INPUT MATERIAL =
_ _ _ _ _ _ _
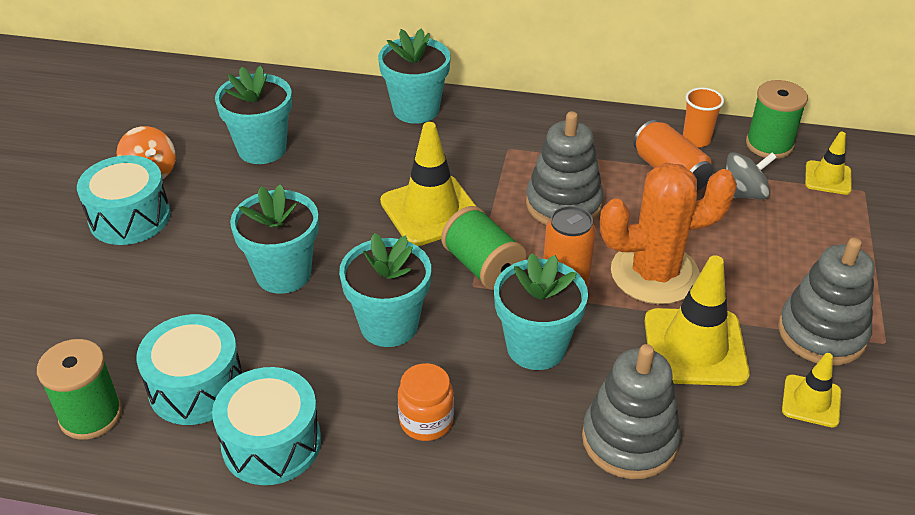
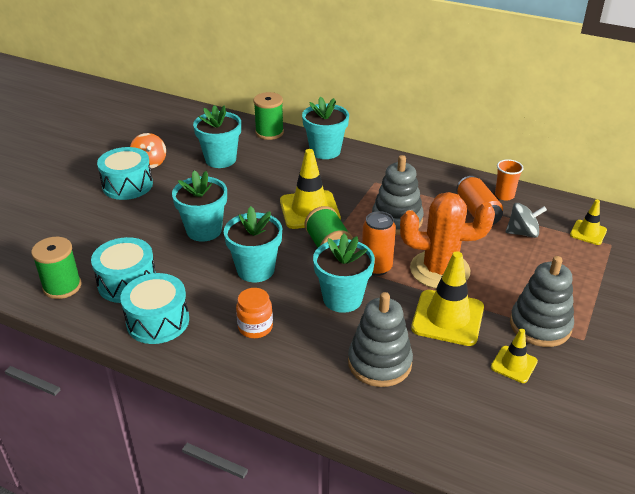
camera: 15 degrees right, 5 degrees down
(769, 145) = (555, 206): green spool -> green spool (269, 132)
_ _ _ _ _ _ _
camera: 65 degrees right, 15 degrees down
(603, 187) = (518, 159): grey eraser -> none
_ _ _ _ _ _ _
WHAT TO PRODUCE = Beginning with the line containing "camera: 65 degrees right, 15 degrees down" and ending with the line containing "(603, 187) = (518, 159): grey eraser -> none", extract those lines exactly from the listing above, and only those.

EXPECTED ANSWER =
camera: 65 degrees right, 15 degrees down
(603, 187) = (518, 159): grey eraser -> none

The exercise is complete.